Using the data below, report how many lines hold the word "brown". Include nothing else in the reply.

(Items listed in a dataset)
▶

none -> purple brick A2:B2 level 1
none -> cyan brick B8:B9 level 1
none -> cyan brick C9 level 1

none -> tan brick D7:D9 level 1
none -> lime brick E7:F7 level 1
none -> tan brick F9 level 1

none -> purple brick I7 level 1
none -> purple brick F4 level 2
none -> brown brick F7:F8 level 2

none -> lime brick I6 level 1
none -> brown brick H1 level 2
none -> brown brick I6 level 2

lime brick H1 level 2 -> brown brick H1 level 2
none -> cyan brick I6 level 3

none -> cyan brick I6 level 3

◀
▶

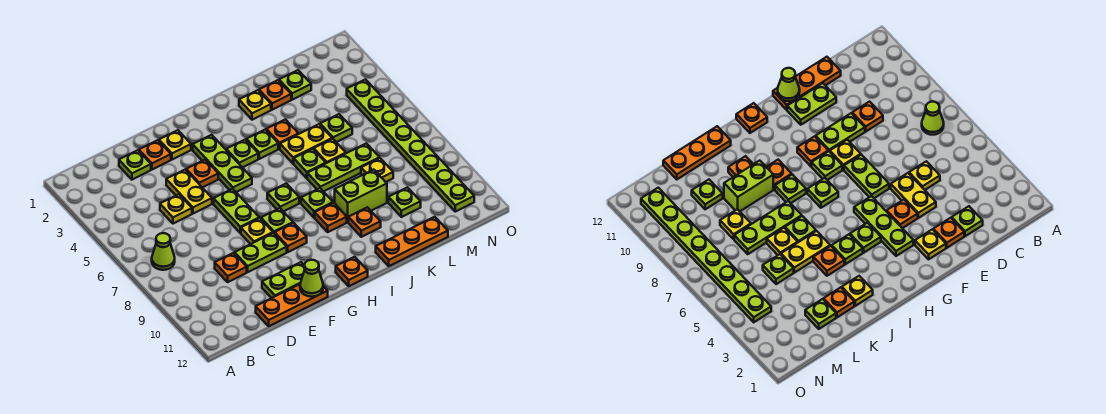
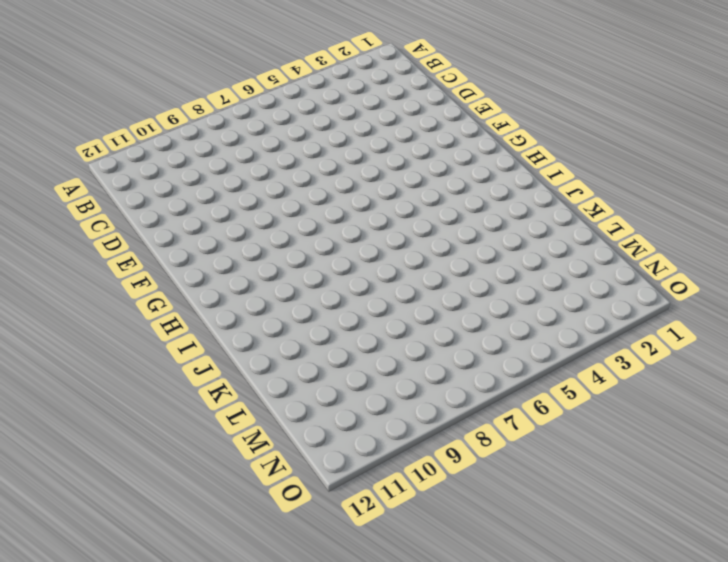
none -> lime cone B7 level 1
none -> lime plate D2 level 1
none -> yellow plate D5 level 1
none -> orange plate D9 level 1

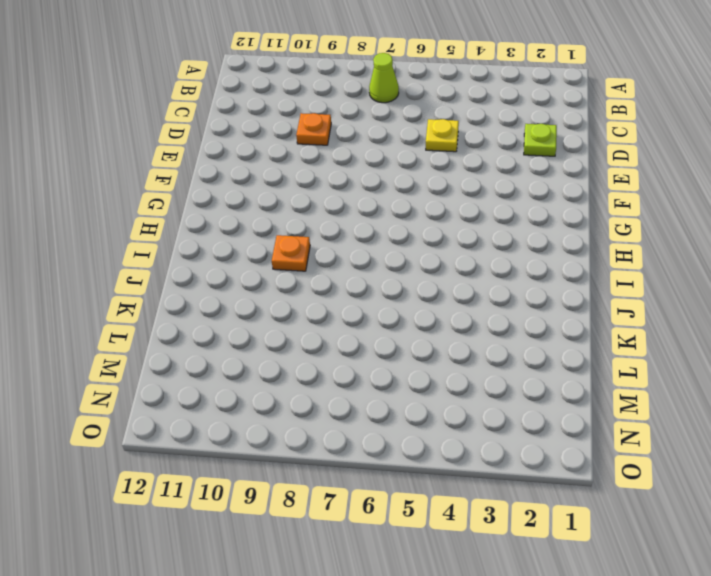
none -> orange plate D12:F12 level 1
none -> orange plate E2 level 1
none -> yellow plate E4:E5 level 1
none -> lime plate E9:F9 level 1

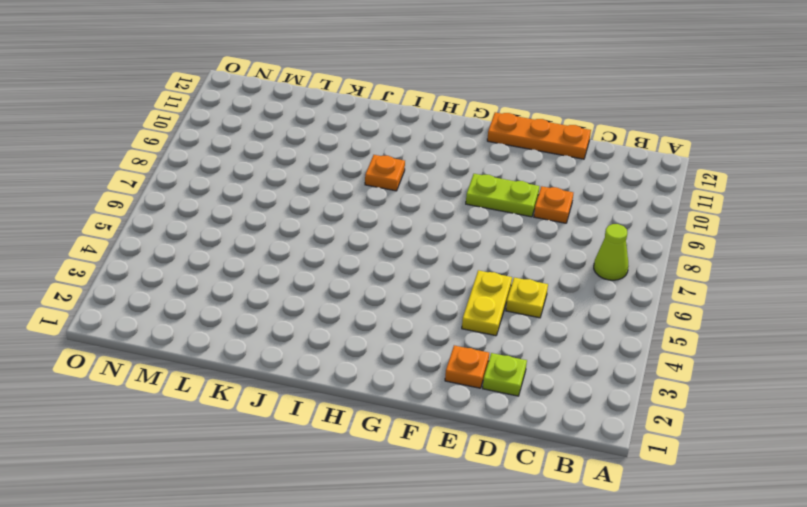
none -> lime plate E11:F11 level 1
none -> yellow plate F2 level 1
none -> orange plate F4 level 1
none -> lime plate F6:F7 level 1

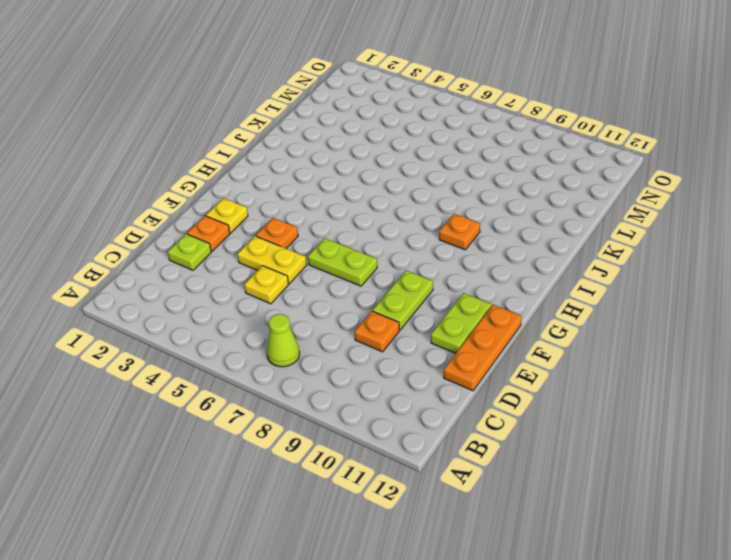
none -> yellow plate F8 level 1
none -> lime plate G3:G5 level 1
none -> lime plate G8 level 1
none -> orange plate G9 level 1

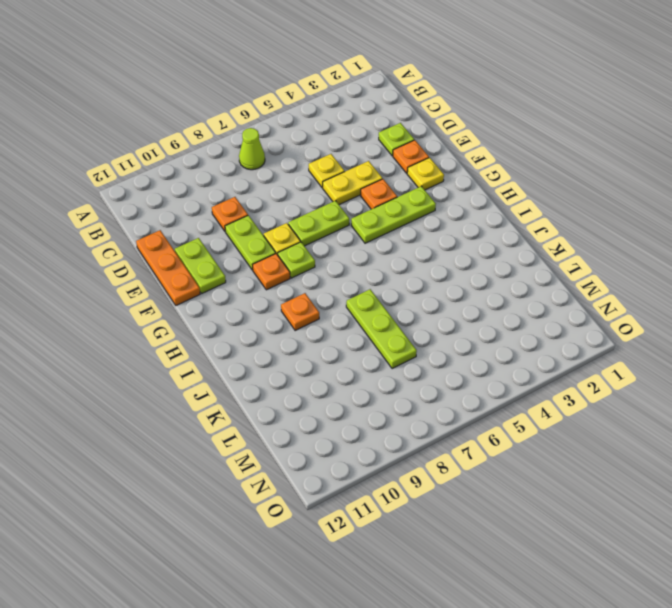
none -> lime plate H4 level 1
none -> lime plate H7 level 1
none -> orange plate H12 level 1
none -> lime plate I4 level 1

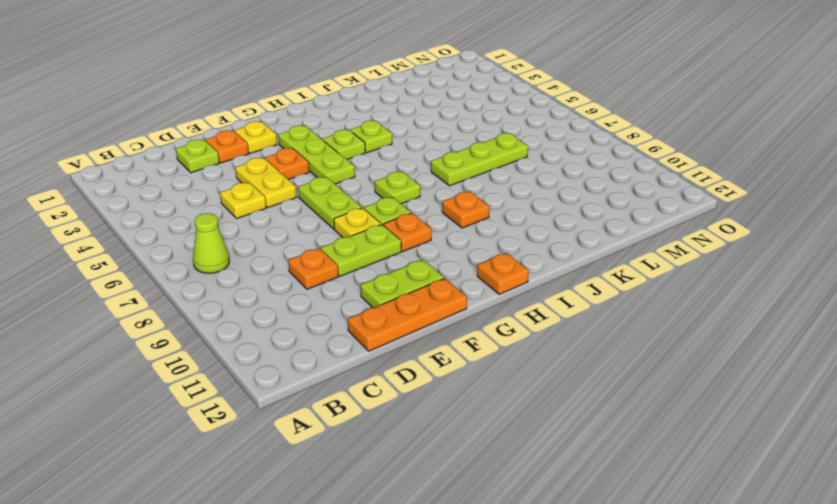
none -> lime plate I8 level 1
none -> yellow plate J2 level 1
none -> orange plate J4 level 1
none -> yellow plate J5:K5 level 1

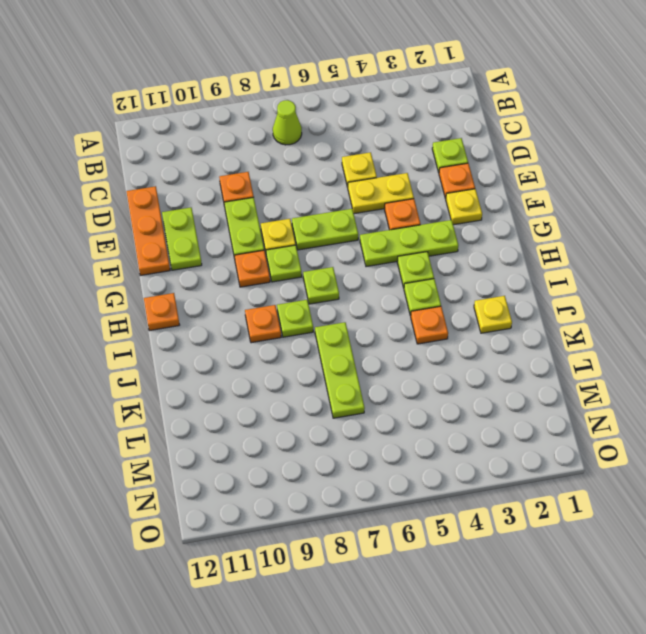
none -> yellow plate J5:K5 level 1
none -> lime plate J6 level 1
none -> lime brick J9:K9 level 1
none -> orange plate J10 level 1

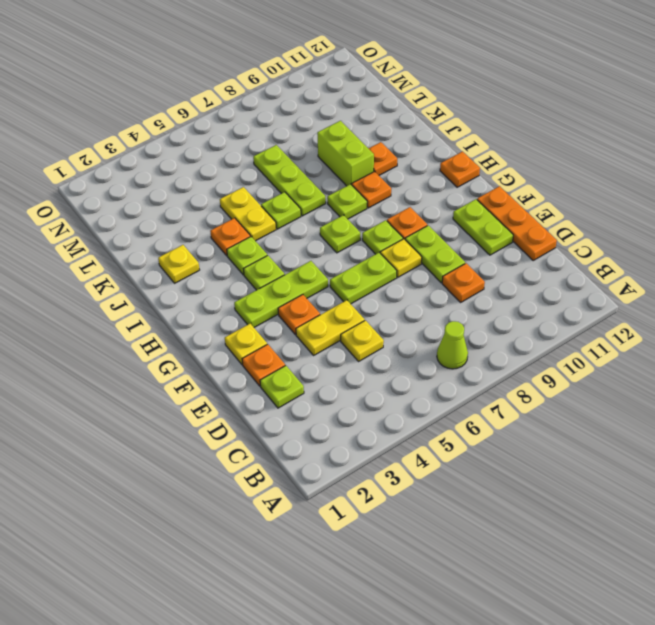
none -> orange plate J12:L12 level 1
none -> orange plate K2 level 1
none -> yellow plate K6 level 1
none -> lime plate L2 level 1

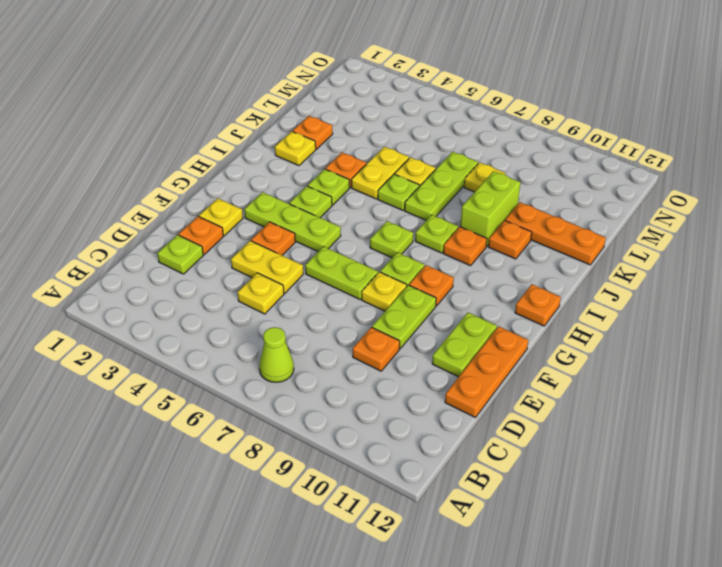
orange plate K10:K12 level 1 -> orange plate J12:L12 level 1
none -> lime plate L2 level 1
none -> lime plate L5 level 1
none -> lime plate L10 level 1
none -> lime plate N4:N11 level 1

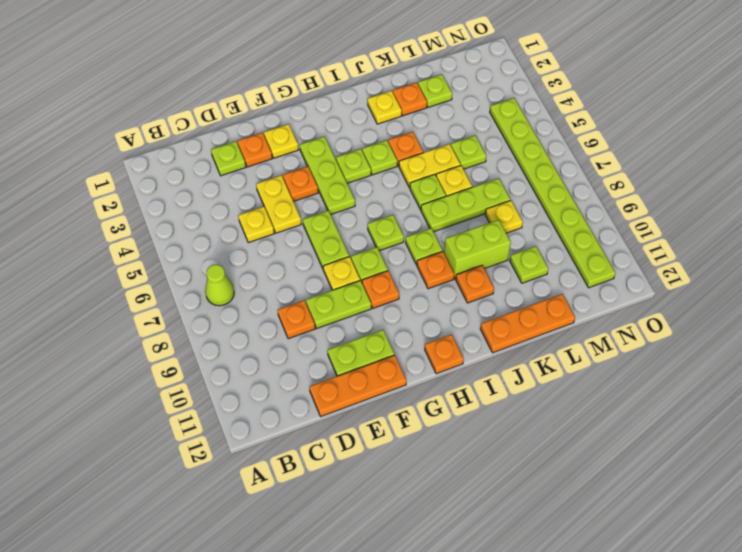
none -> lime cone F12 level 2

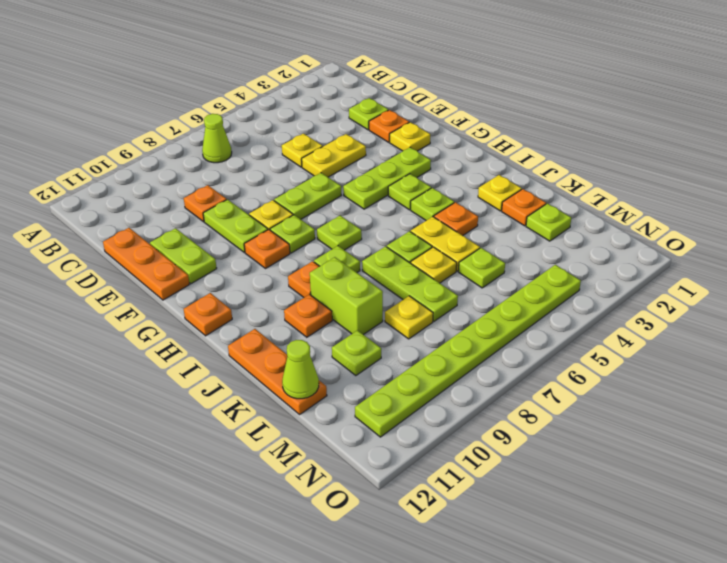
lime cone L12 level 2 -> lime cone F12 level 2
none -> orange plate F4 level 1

◀

### [SOLUTION FOR THIS PROBLEM]
4